### TASK PROMPT
Could you please output only the lines from the one holding "none -> blue brick D12:E12 level 1" through the end of the listing below, exactly as written and without pictures?

### DATA SHOWN
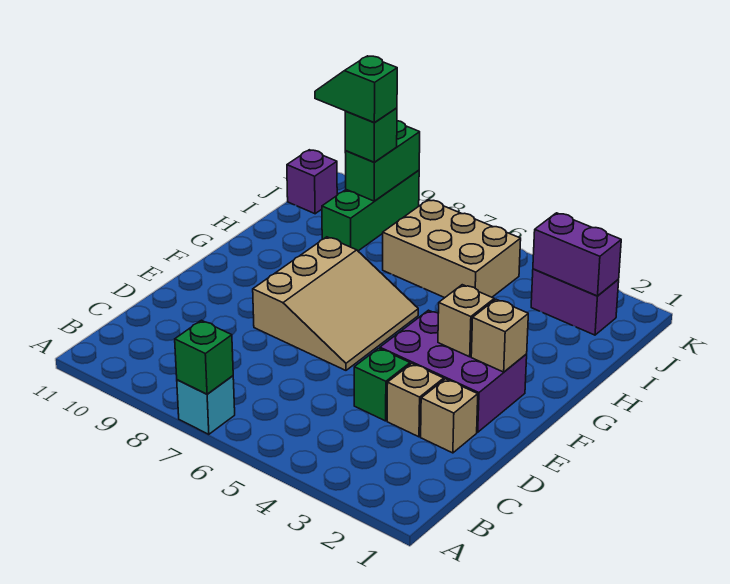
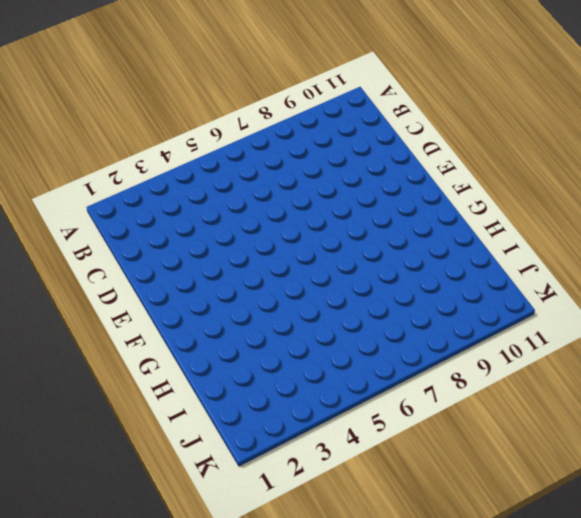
none -> cyan brick A7 level 1
none -> tan brick D2 level 1
none -> tan brick D3 level 1

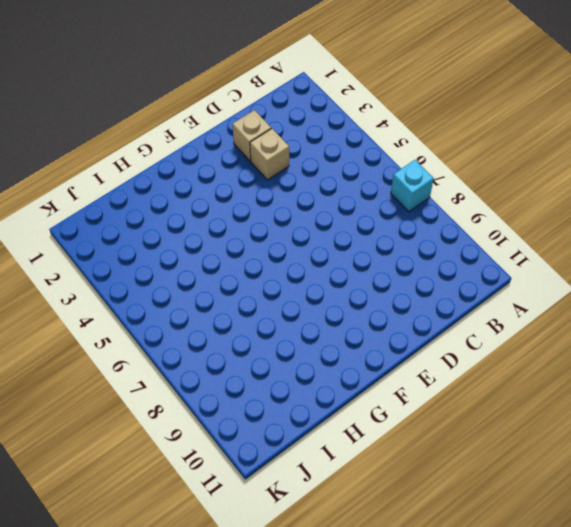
none -> green brick D4 level 1
none -> purple brick E2:F4 level 1
none -> tan slope E6:G8 level 1 top 8

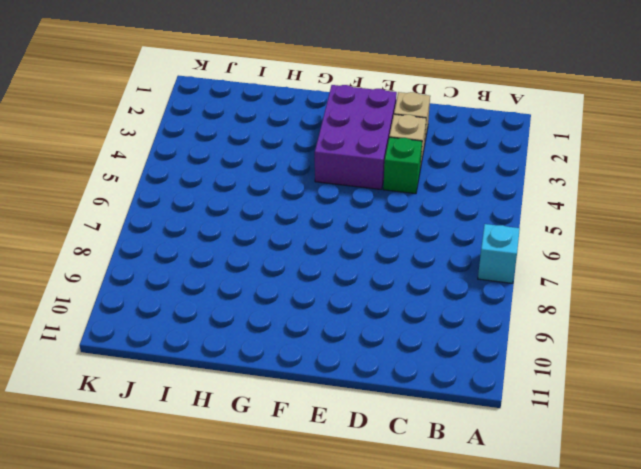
none -> tan slope E6:G8 level 1 top 8
none -> tan brick I5:J7 level 1
none -> green brick I9:K9 level 1

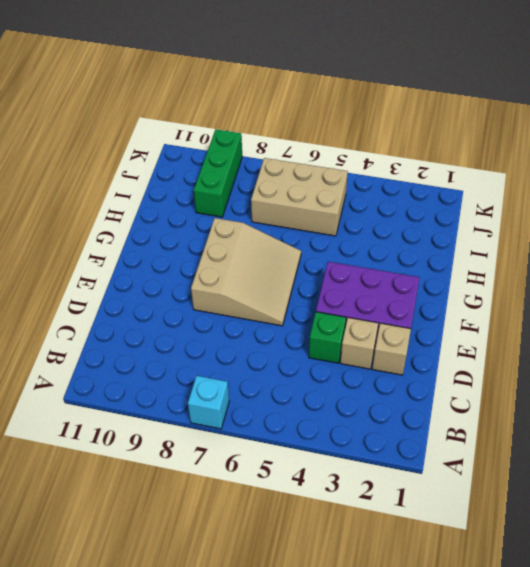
none -> purple brick J2:J3 level 1
none -> purple brick J11 level 1
none -> green brick A7 level 2

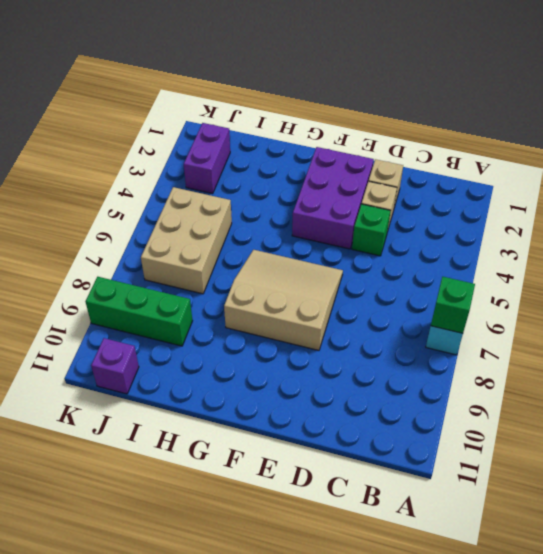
none -> tan brick F2 level 2
none -> tan brick F3 level 2
none -> purple brick J2:J3 level 2

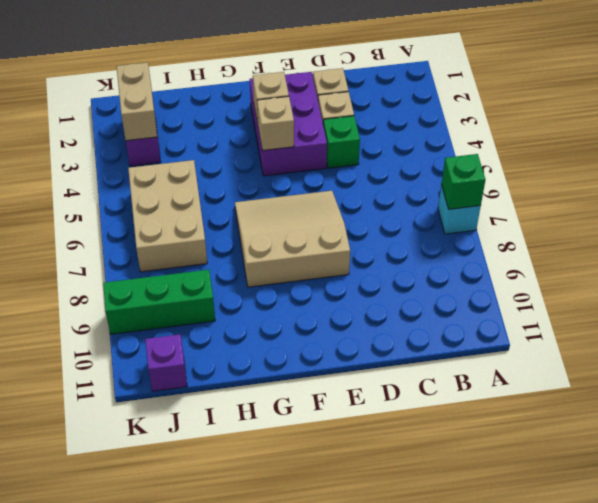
tan brick F4 level 2 -> tan brick F2 level 2
tan brick J2:J3 level 2 -> purple brick J2:J3 level 2
none -> green brick J9:K9 level 2
none -> green brick J9 level 3
none -> green slope J9:J10 level 4 top 9

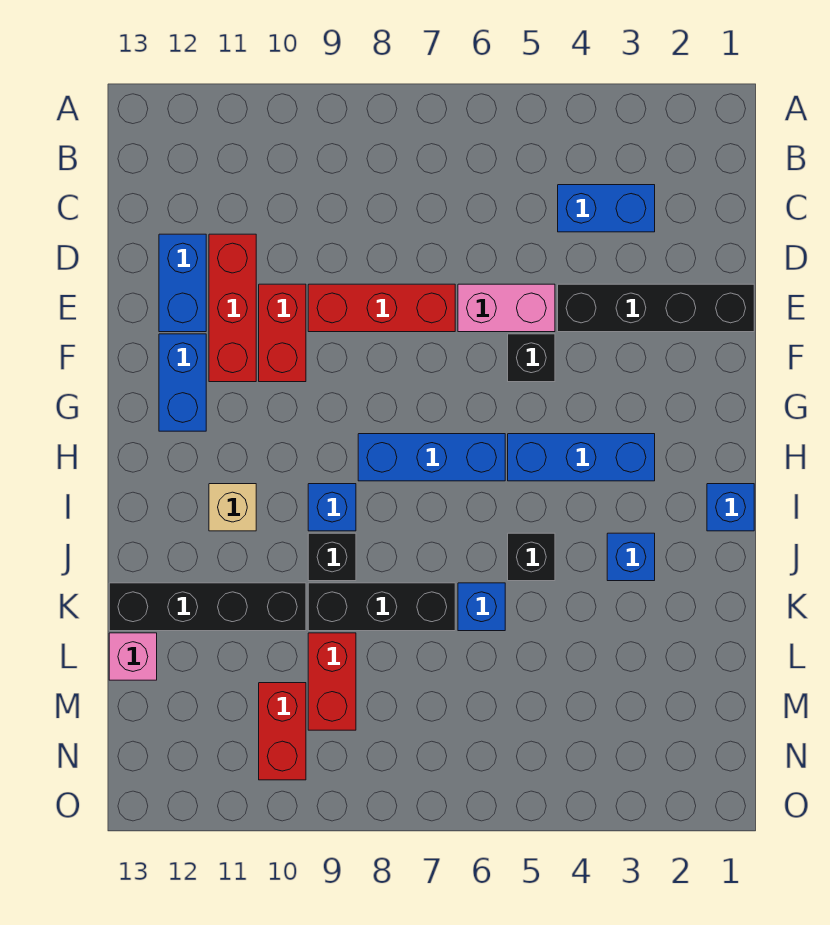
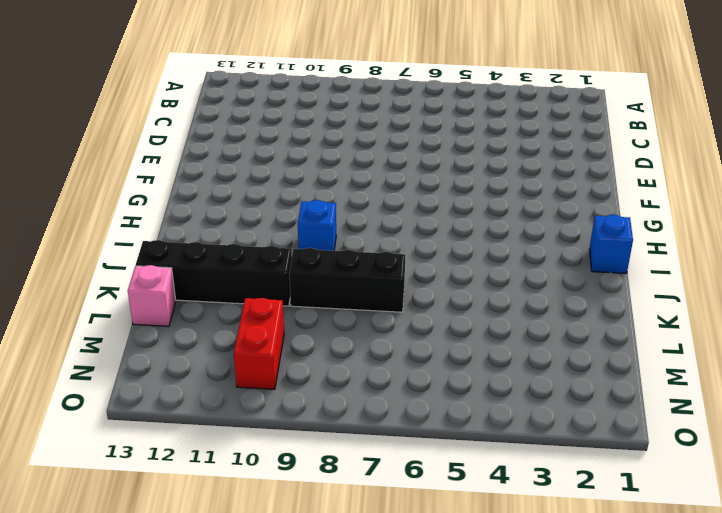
none -> blue brick C3:C4 level 1
none -> red brick D11:F11 level 1
none -> blue brick D12:E12 level 1

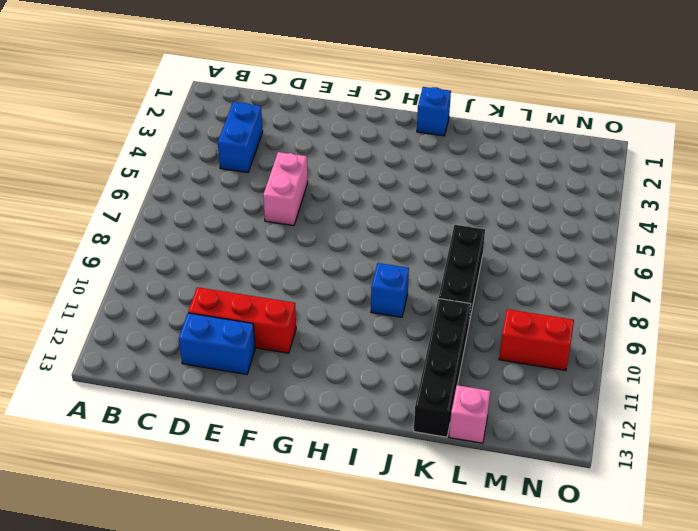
none -> black brick E1:E4 level 1
none -> red brick E7:E9 level 1
none -> red brick E10:F10 level 1

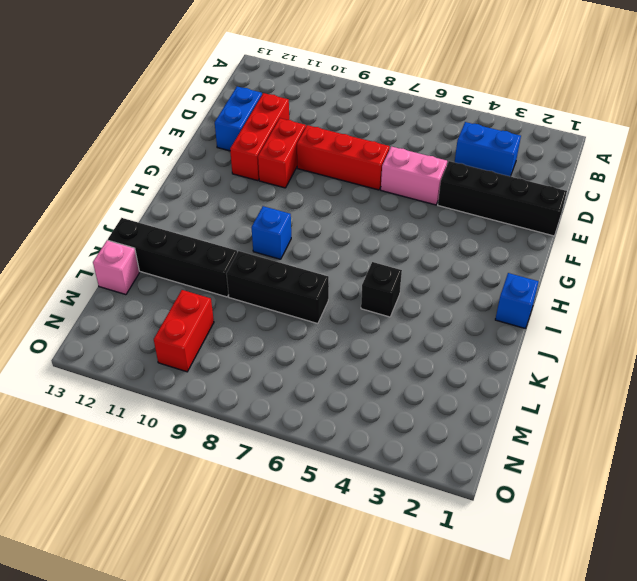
none -> black brick F5 level 1
none -> blue brick F12:G12 level 1
none -> blue brick H3:H5 level 1

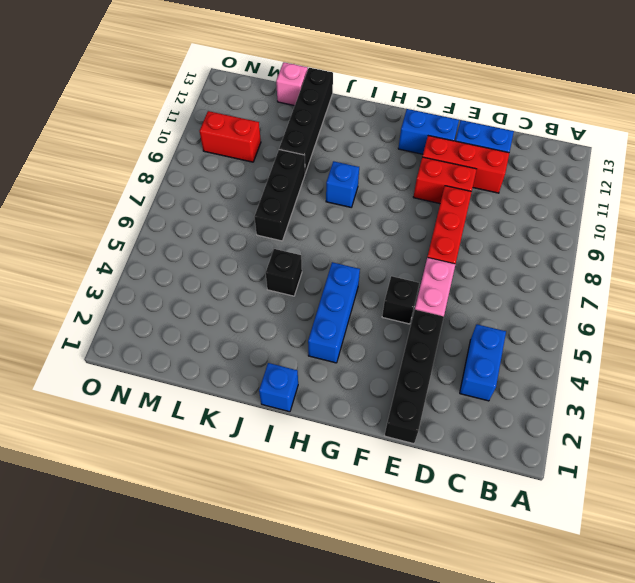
none -> blue brick H6:H8 level 1
none -> tan brick I11 level 1
none -> blue brick J3 level 1

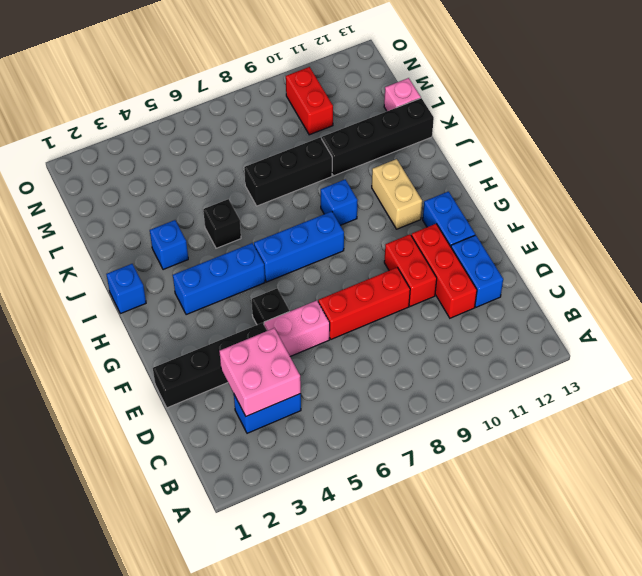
pink brick C3:D4 level 2 -> none
tan brick H11:I11 level 1 -> tan brick I11 level 1
none -> black brick J9 level 1
none -> blue brick K6 level 1
none -> red brick L9:M9 level 1

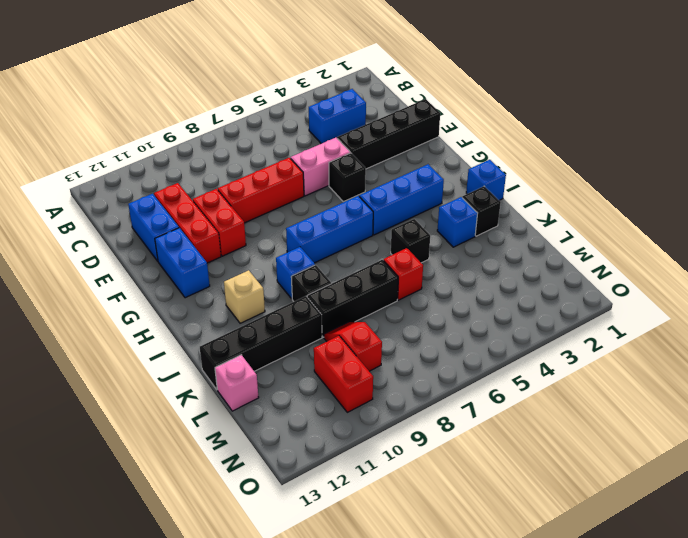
black brick J2 level 1 -> none
red brick K6 level 1 -> blue brick K6 level 1
red slope L9:M9 level 1 top M -> red brick L9:M9 level 1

### YOUR SOLUTION
none -> blue brick D12:E12 level 1

none -> black brick E1:E4 level 1
none -> red brick E7:E9 level 1
none -> red brick E10:F10 level 1

none -> black brick F5 level 1
none -> blue brick F12:G12 level 1
none -> blue brick H3:H5 level 1

none -> blue brick H6:H8 level 1
none -> tan brick I11 level 1
none -> blue brick J3 level 1

pink brick C3:D4 level 2 -> none
tan brick H11:I11 level 1 -> tan brick I11 level 1
none -> black brick J9 level 1
none -> blue brick K6 level 1
none -> red brick L9:M9 level 1

black brick J2 level 1 -> none
red brick K6 level 1 -> blue brick K6 level 1
red slope L9:M9 level 1 top M -> red brick L9:M9 level 1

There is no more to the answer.